» **Problem description**
Beginning at the line containing "(606, 268) = (607, 187): none", print every line until the records end, keeping each exactly as it is.

Object state comparisons
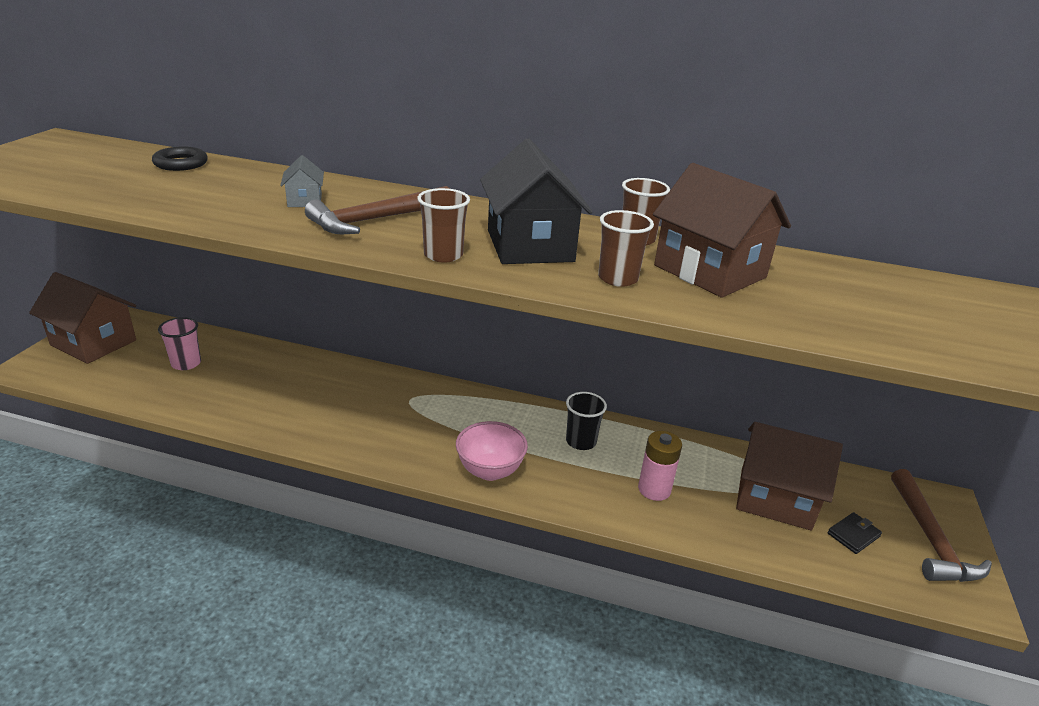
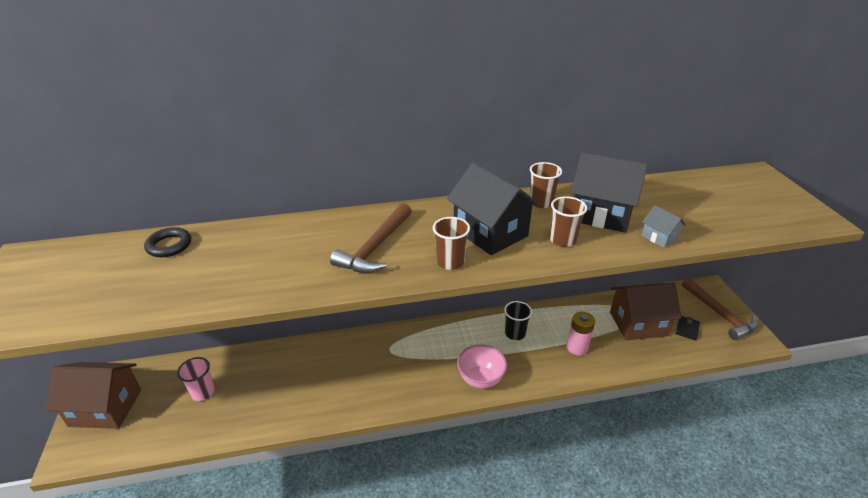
camera: 25 degrees left, 5 degrees up
(305, 200) = (307, 248): grey house -> grey house (659, 237)
(710, 271) = (601, 214): brown house -> black house

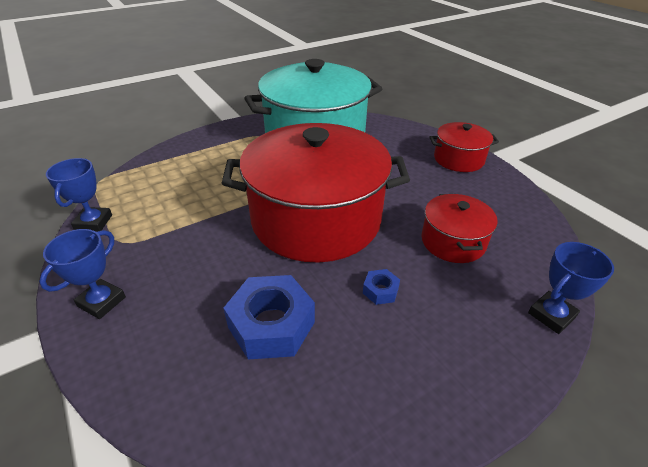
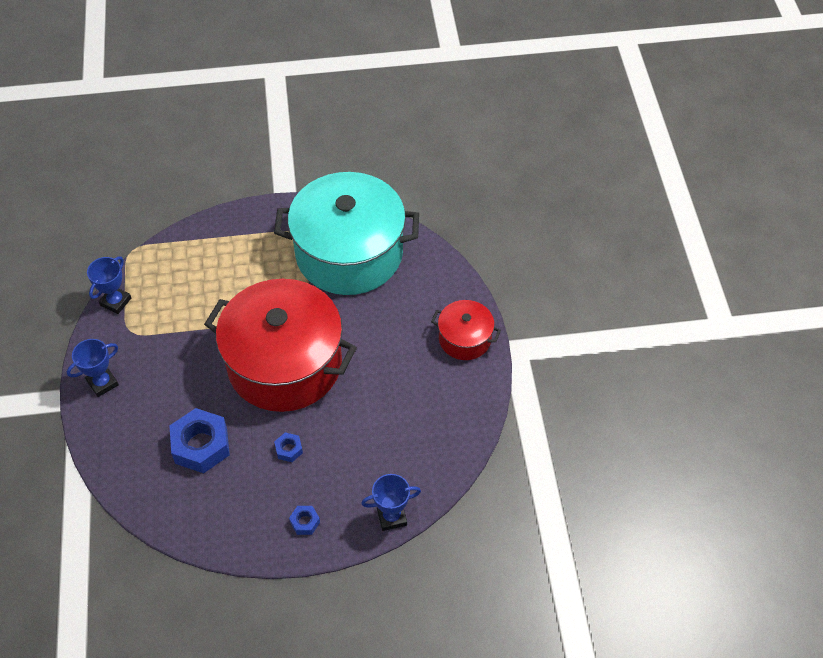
camera: 25 degrees right, 15 degrees up
(453, 241) = (376, 429): red pot -> none
(466, 362) = (305, 522): none -> blue nut

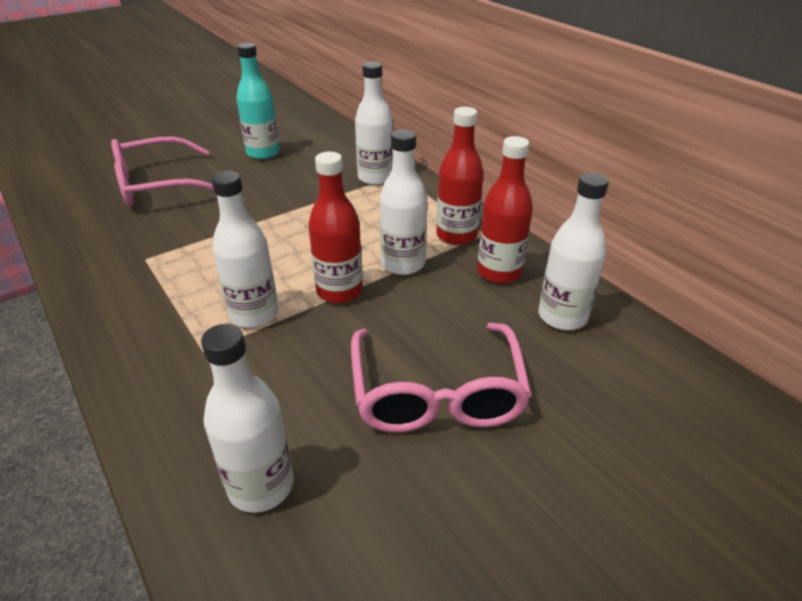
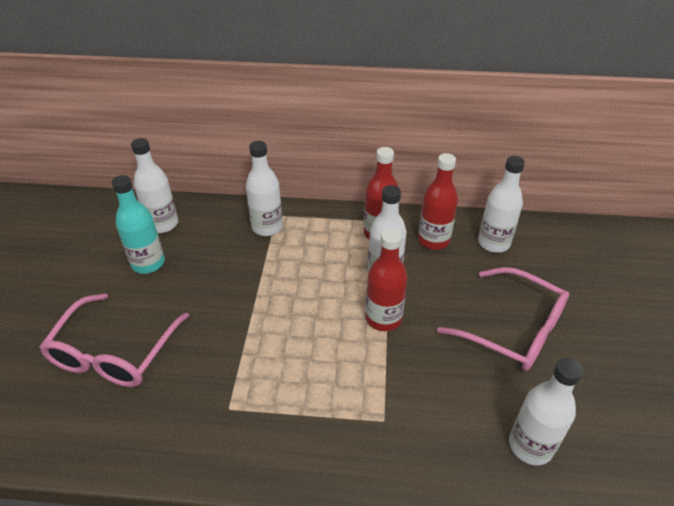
camera: 50 degrees left, 5 degrees up
(254, 314) = (367, 374): white bottle -> white bottle (163, 224)

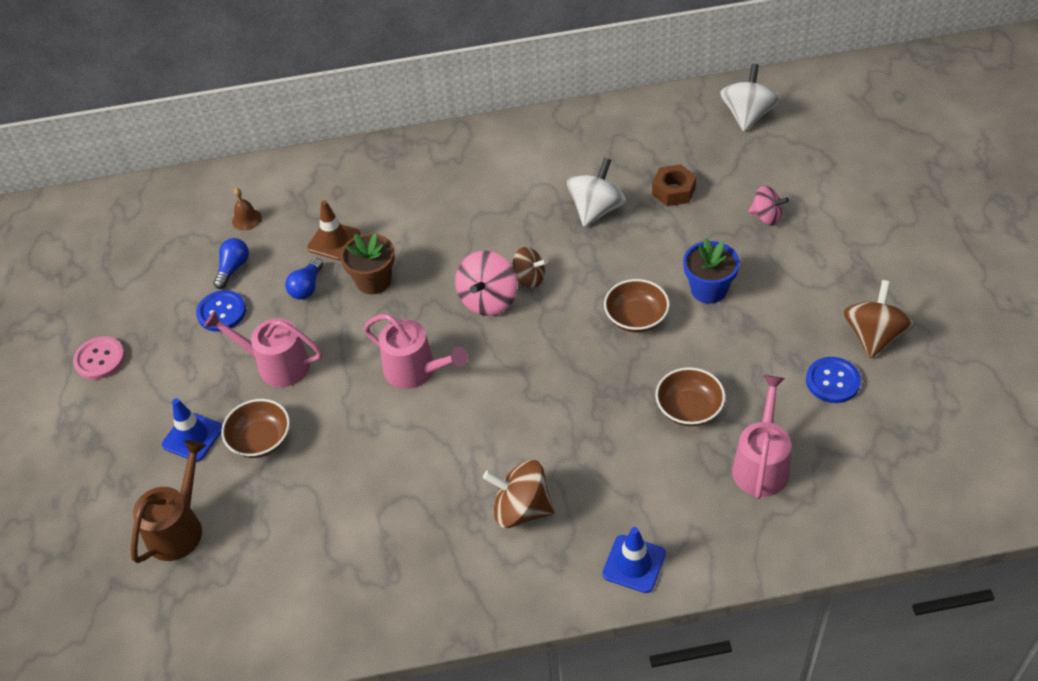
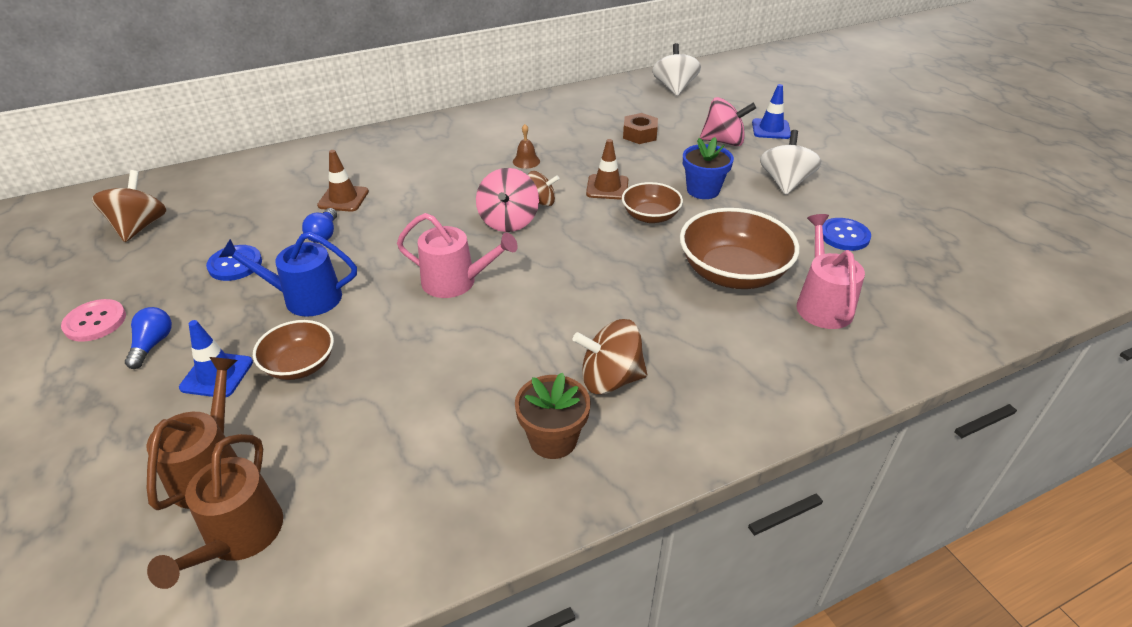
camera: 20 degrees left, 10 degrees down
(192, 592) = (239, 537): none -> brown watering can
(233, 268) = (242, 230): blue light bulb -> blue light bulb (152, 345)
(246, 219) = (250, 193): brown bell -> brown bell (526, 161)
(277, 365) = (305, 298): pink watering can -> blue watering can
(373, 281) = (391, 221): brown flower pot -> brown flower pot (553, 439)
(596, 209) = (580, 152): white spinning top -> white spinning top (785, 183)
(606, 268) = (607, 187): none -> brown traffic cone
(634, 564) = (749, 407): blue traffic cone -> blue traffic cone (771, 129)
(689, 409) = (732, 273): brown bowl -> brown bowl, size x1.72
(766, 217) = (723, 141): pink spinning top -> pink spinning top, size x1.54
(874, 336) = (857, 202): brown spinning top -> brown spinning top (139, 227)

» **Written reply**
(606, 268) = (607, 187): none -> brown traffic cone
(634, 564) = (749, 407): blue traffic cone -> blue traffic cone (771, 129)
(689, 409) = (732, 273): brown bowl -> brown bowl, size x1.72
(766, 217) = (723, 141): pink spinning top -> pink spinning top, size x1.54
(874, 336) = (857, 202): brown spinning top -> brown spinning top (139, 227)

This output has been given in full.